WORK REQUEST:
Further down are entries; set down exactly and only the lines from the one with "The appareil photo/blanc" up to and including the one with "The calculatrice/turquoise moved", dropping each picture.

RECORDS FOR THE EXERCISE:
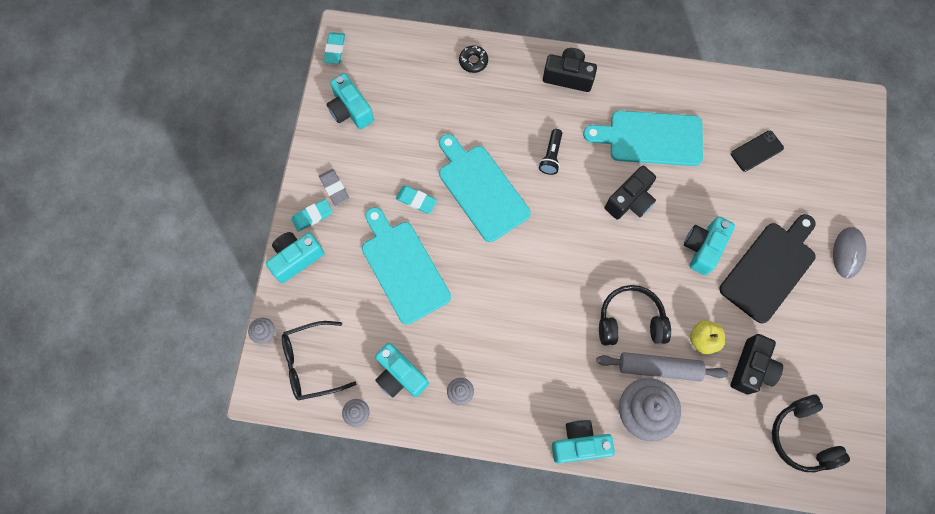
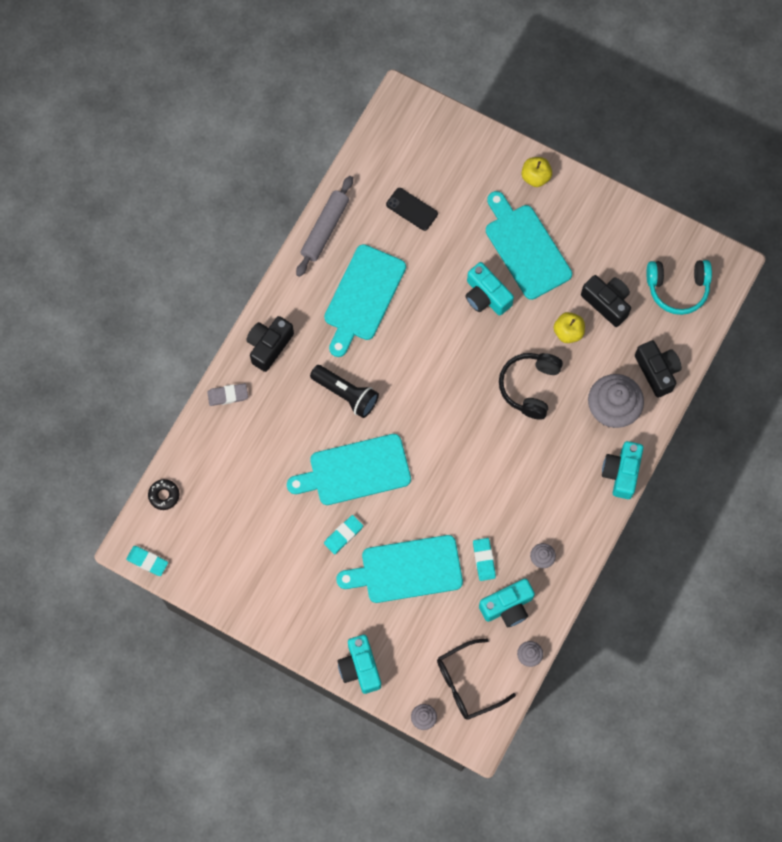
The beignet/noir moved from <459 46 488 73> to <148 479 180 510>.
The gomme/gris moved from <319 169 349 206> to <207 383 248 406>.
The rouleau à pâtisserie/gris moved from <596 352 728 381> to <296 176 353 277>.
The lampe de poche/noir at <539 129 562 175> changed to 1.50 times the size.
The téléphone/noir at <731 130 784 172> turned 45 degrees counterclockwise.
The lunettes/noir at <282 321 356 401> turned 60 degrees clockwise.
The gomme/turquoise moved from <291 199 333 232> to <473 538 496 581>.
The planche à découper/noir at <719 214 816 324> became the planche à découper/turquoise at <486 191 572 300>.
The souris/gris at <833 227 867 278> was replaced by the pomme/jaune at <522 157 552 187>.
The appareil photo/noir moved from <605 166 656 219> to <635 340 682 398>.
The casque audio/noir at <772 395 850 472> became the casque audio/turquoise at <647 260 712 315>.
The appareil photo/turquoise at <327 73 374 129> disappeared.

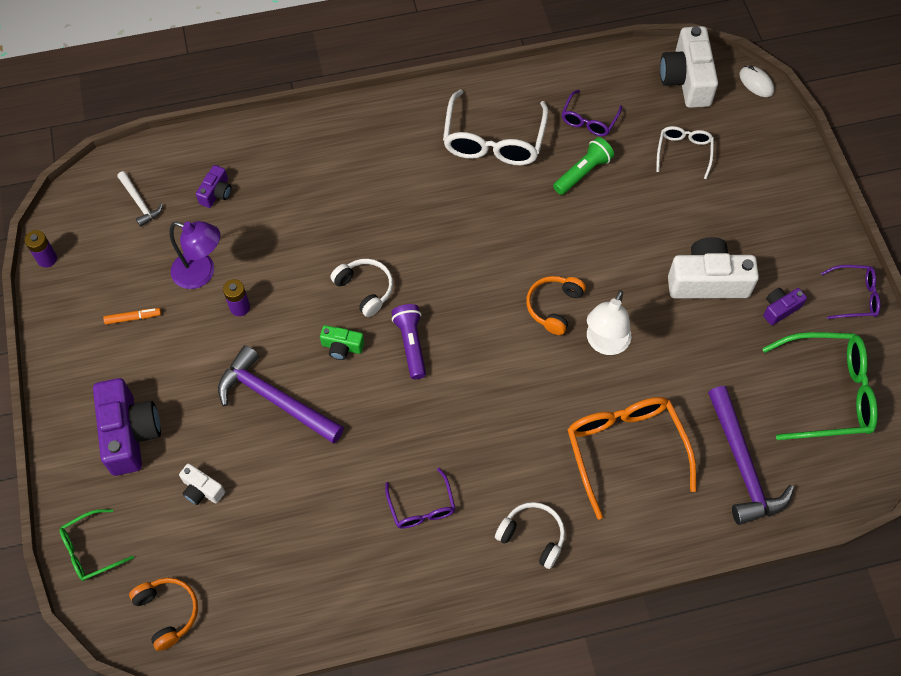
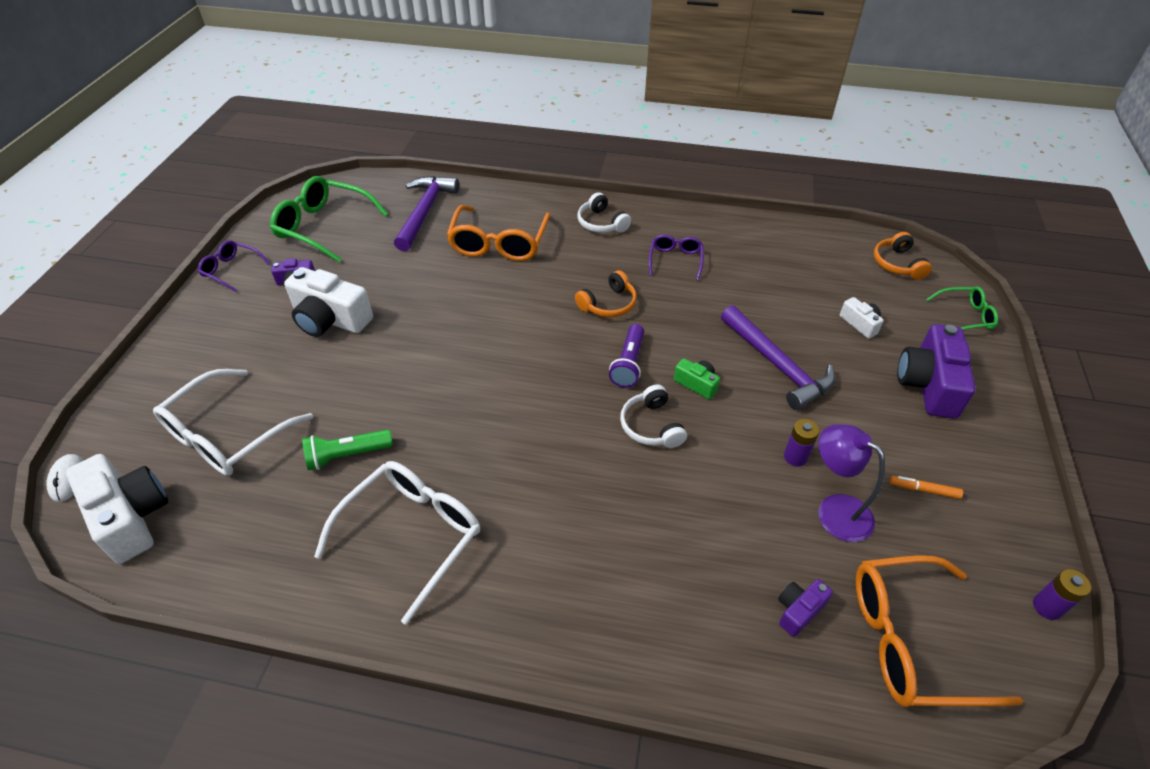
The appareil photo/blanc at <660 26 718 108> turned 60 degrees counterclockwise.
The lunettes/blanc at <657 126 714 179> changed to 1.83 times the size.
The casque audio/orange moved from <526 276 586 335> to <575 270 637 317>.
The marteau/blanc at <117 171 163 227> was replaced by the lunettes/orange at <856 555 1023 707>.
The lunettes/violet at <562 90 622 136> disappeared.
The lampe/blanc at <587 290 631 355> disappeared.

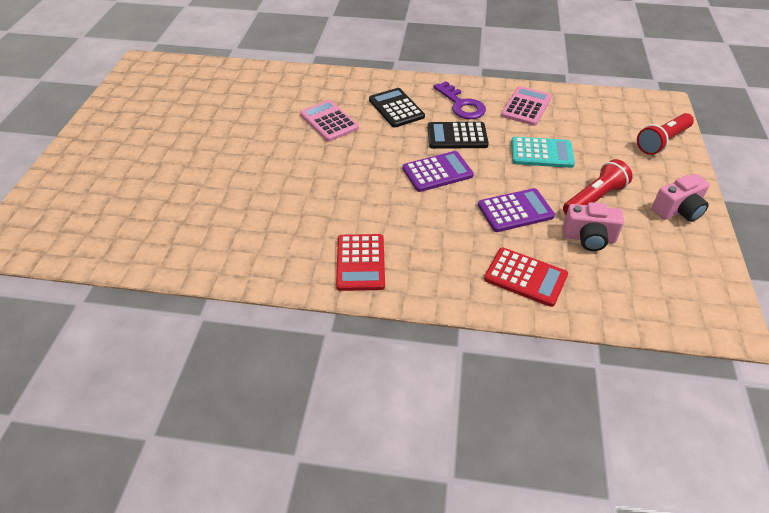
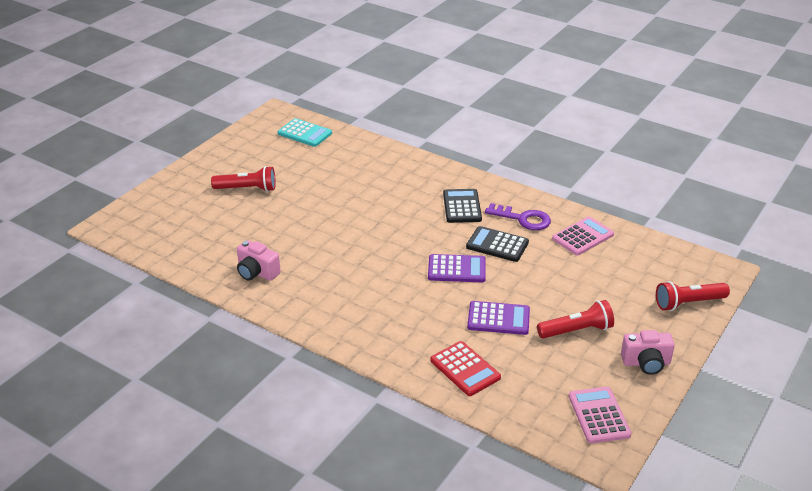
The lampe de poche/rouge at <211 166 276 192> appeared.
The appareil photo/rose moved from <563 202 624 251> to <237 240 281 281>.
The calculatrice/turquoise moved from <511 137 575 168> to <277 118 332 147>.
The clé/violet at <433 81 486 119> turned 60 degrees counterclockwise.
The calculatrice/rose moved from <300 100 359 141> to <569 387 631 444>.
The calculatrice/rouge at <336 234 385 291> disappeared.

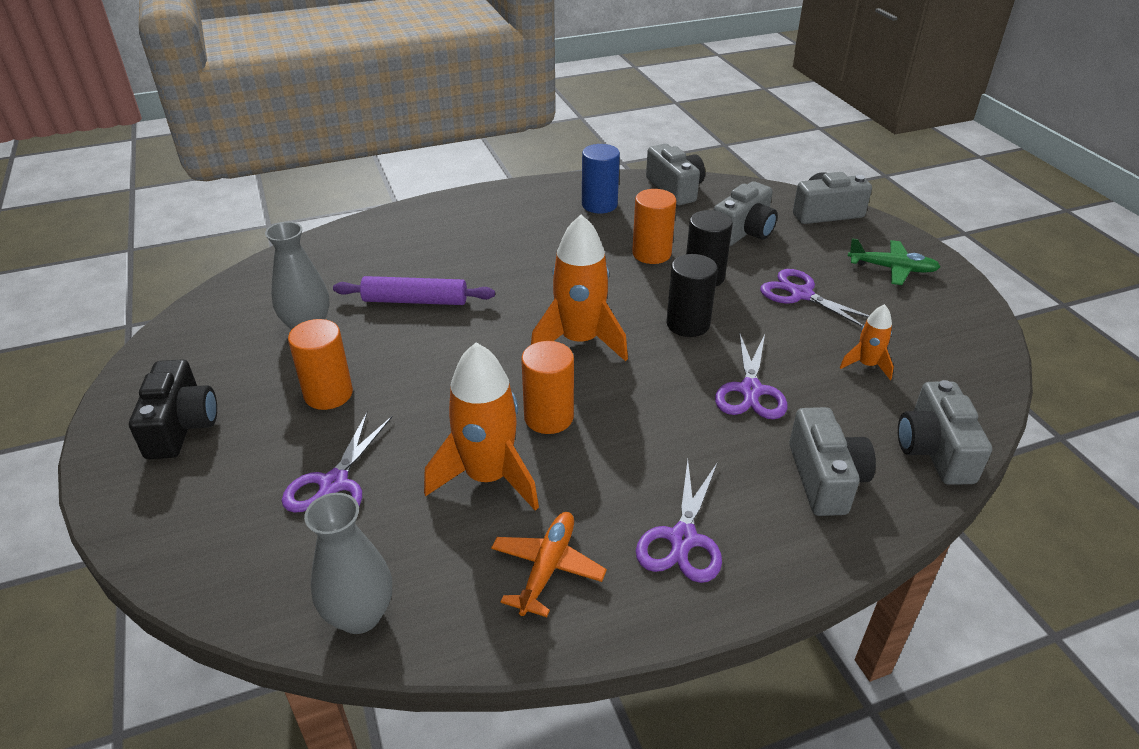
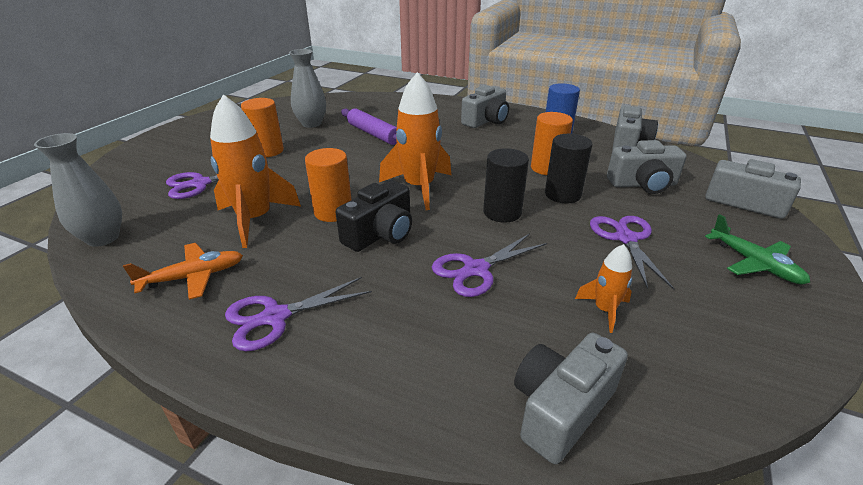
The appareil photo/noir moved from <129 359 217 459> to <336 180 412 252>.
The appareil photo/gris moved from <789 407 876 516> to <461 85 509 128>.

TASK ANSWER:
The appareil photo/blanc at <660 26 718 108> turned 60 degrees counterclockwise.
The lunettes/blanc at <657 126 714 179> changed to 1.83 times the size.
The casque audio/orange moved from <526 276 586 335> to <575 270 637 317>.
The marteau/blanc at <117 171 163 227> was replaced by the lunettes/orange at <856 555 1023 707>.
The lunettes/violet at <562 90 622 136> disappeared.
The lampe/blanc at <587 290 631 355> disappeared.

The lampe de poche/rouge at <211 166 276 192> appeared.
The appareil photo/rose moved from <563 202 624 251> to <237 240 281 281>.
The calculatrice/turquoise moved from <511 137 575 168> to <277 118 332 147>.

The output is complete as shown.